### Before-and-after scene images
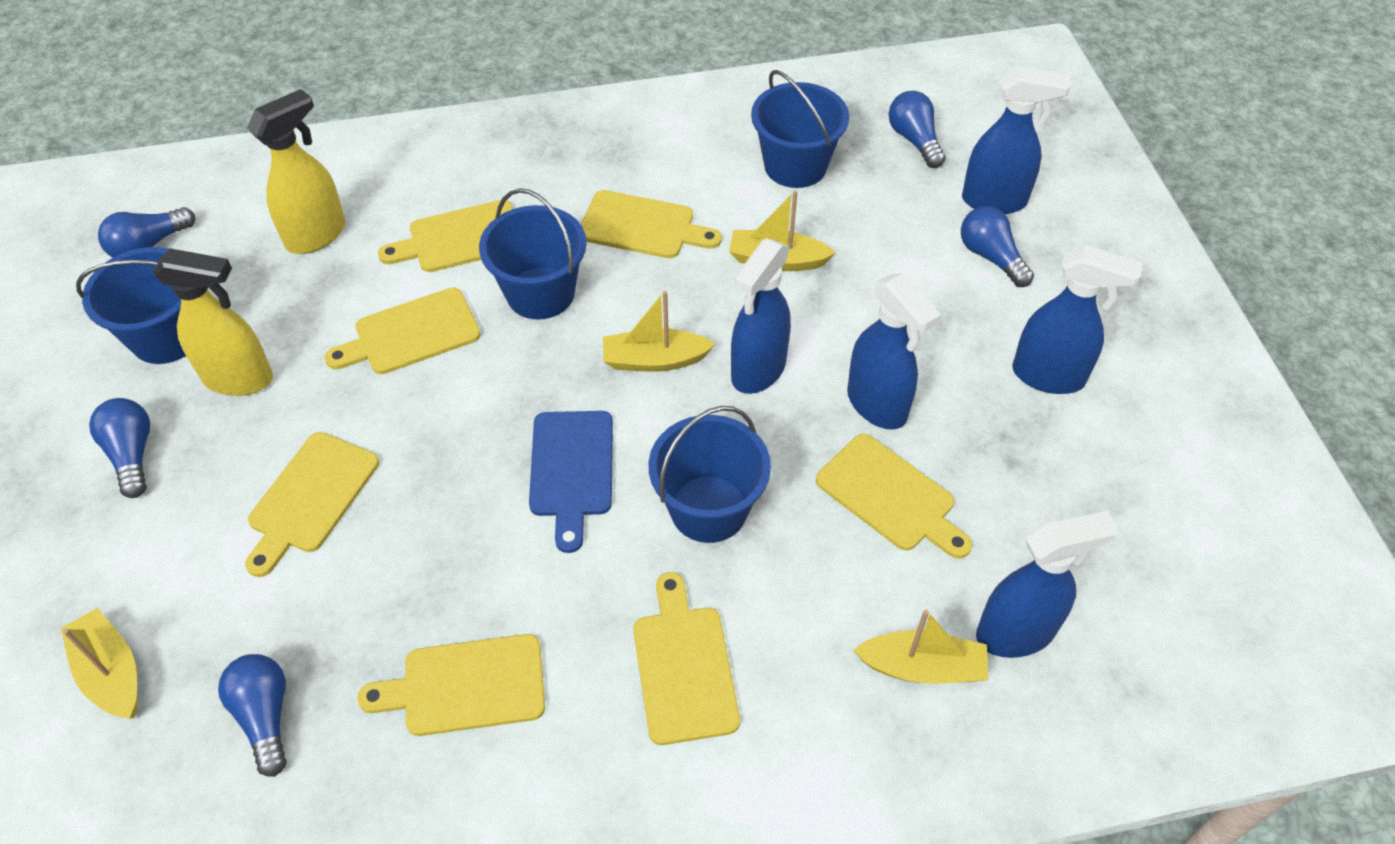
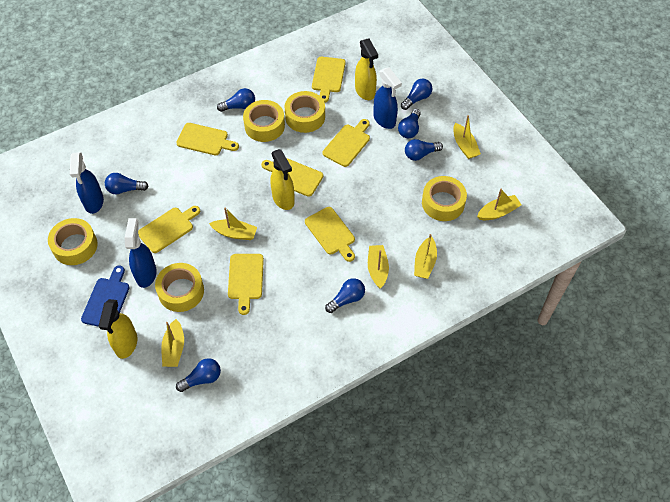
blue bucket: 4 -> 0
blue light bulb: 5 -> 7
blue spray bottle: 5 -> 3
yellow boat: 4 -> 6
yellow spray bottle: 2 -> 3
yellow tape: 0 -> 5

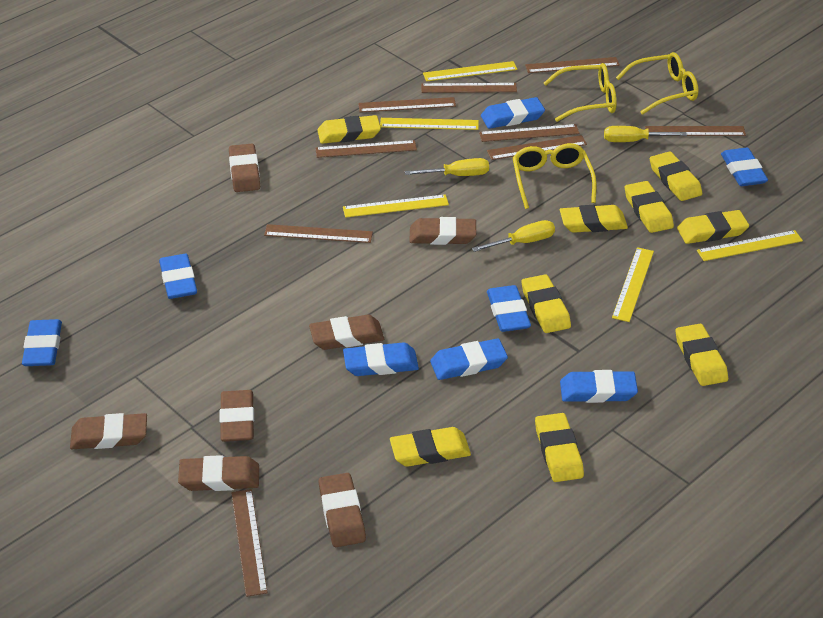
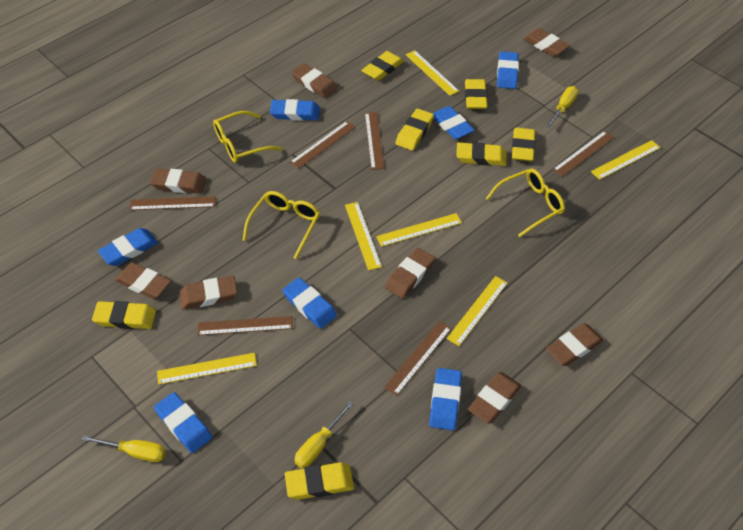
blue eraser: 8 -> 7
brown eraser: 7 -> 8
brown ruler: 9 -> 6
yellow eraser: 9 -> 7
yellow ruler: 5 -> 6

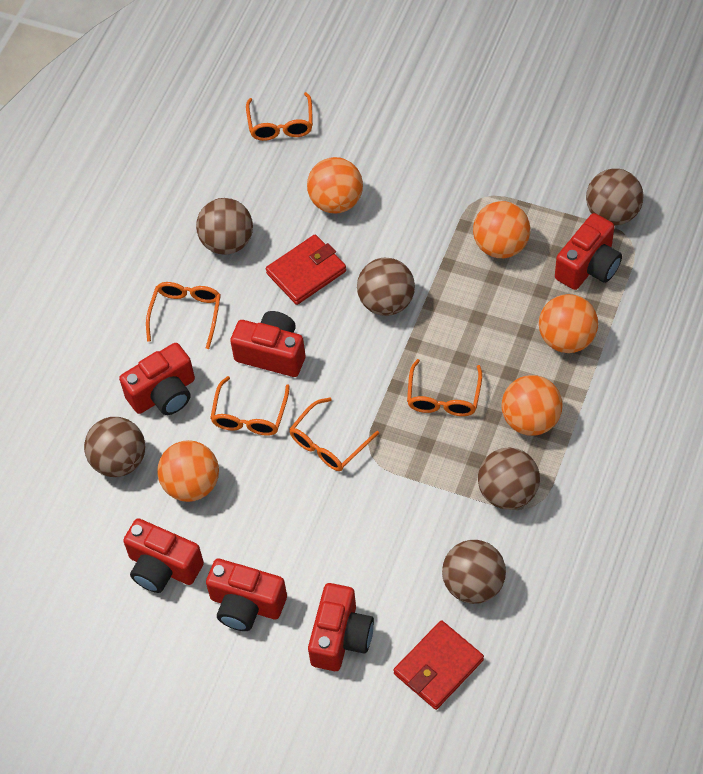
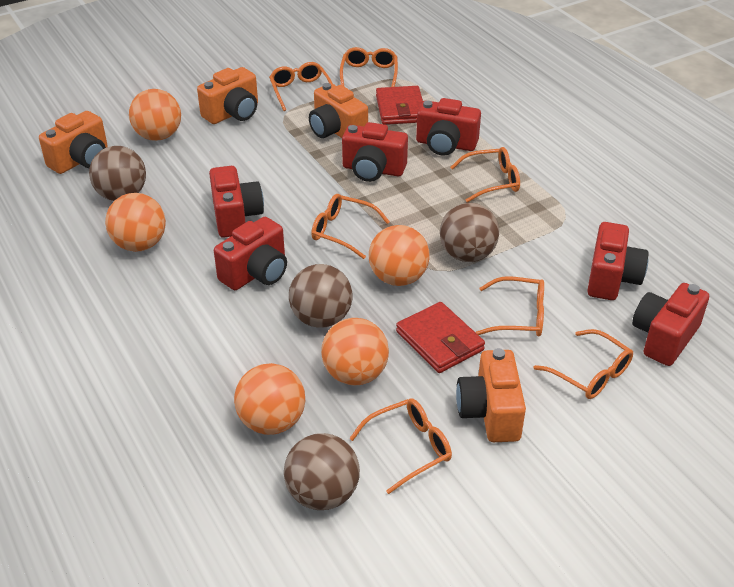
brown ball: 6 -> 4
orange camera: 0 -> 4
orange glasses: 5 -> 7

### What the task requires
Which lines in the data above hold the string "blue"? Return each of them.

### Response box
blue bucket: 4 -> 0
blue light bulb: 5 -> 7
blue spray bottle: 5 -> 3
blue eraser: 8 -> 7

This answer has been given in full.